(Stored data)
**********
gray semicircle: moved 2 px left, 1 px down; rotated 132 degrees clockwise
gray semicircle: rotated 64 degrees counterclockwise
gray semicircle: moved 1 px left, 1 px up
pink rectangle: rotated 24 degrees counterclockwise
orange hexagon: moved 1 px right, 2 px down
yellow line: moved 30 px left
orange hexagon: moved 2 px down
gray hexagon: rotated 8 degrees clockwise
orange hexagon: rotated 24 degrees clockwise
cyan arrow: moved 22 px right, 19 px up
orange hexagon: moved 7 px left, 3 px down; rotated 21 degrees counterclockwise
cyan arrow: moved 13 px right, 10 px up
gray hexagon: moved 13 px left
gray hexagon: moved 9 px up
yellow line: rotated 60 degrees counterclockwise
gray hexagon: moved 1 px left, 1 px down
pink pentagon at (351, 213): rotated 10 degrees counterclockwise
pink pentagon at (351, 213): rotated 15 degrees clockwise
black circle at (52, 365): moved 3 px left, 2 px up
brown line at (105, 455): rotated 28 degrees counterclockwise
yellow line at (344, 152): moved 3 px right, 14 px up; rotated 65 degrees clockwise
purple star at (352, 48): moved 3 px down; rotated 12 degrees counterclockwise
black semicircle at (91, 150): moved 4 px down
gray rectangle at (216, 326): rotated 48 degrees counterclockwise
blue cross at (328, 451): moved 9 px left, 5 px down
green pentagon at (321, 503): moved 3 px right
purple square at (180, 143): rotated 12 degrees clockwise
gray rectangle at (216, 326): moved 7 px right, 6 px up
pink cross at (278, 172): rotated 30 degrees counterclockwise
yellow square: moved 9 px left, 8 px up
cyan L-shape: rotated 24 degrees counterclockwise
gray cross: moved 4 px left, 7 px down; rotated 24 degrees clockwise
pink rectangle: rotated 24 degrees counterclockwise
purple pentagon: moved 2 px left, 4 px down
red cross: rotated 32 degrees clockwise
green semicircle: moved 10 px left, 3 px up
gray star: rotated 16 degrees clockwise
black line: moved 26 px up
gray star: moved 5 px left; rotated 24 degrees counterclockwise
**********
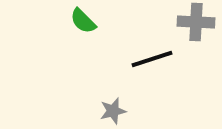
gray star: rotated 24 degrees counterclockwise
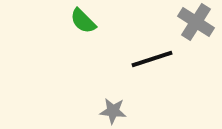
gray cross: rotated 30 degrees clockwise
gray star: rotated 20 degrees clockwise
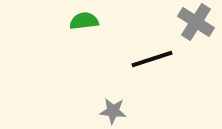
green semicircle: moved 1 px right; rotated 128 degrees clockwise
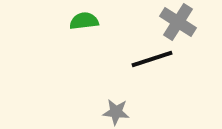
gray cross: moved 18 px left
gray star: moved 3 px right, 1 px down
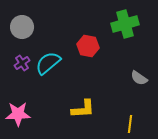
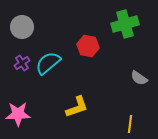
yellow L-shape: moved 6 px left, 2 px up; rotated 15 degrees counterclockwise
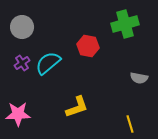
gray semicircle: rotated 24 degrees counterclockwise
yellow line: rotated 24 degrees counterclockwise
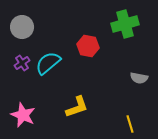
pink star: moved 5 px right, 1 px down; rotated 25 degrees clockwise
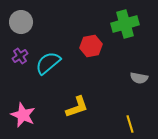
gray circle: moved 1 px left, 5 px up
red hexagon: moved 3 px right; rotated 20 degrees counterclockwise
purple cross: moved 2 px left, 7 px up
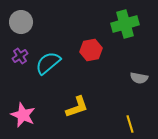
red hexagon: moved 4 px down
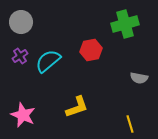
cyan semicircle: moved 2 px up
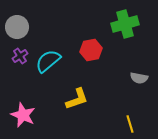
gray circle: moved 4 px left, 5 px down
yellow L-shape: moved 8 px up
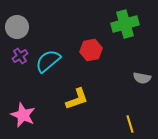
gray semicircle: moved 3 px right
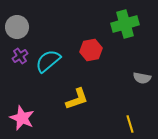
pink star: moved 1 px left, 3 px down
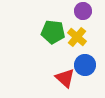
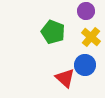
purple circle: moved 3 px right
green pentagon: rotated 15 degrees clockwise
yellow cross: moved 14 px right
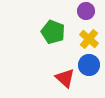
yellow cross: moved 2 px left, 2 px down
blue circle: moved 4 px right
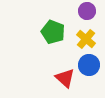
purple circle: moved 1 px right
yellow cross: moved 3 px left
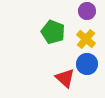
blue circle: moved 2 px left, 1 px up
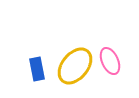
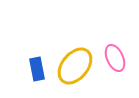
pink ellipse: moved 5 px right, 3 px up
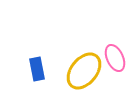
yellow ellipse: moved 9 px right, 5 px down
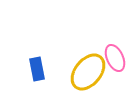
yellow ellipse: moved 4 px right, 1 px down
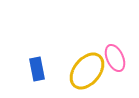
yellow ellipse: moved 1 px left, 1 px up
**********
_AIM OF THE TASK_
Give everything from the line containing "pink star: moved 5" down to the line containing "yellow ellipse: moved 1 px left, 1 px up", both included, as a JSON list of strings with one string per line. Leave the pictures out of the answer.

_EXERCISE RESPONSE_
[
  "pink star: moved 5 px right, 1 px down; rotated 25 degrees clockwise",
  "gray circle: moved 1 px left, 5 px up",
  "red hexagon: moved 3 px right; rotated 20 degrees counterclockwise",
  "purple cross: moved 2 px left, 7 px up",
  "red hexagon: moved 4 px down",
  "cyan semicircle: moved 2 px up",
  "gray circle: moved 4 px left, 5 px down",
  "yellow L-shape: moved 8 px up",
  "gray semicircle: moved 3 px right",
  "pink star: moved 1 px left, 3 px down",
  "purple circle: moved 3 px right",
  "green pentagon: rotated 15 degrees clockwise",
  "yellow cross: moved 14 px right",
  "yellow cross: moved 2 px left, 2 px down",
  "blue circle: moved 4 px right",
  "purple circle: moved 1 px right",
  "yellow cross: moved 3 px left",
  "blue circle: moved 2 px left, 1 px up",
  "pink ellipse: moved 5 px right, 3 px up",
  "yellow ellipse: moved 9 px right, 5 px down",
  "yellow ellipse: moved 4 px right, 1 px down",
  "yellow ellipse: moved 1 px left, 1 px up"
]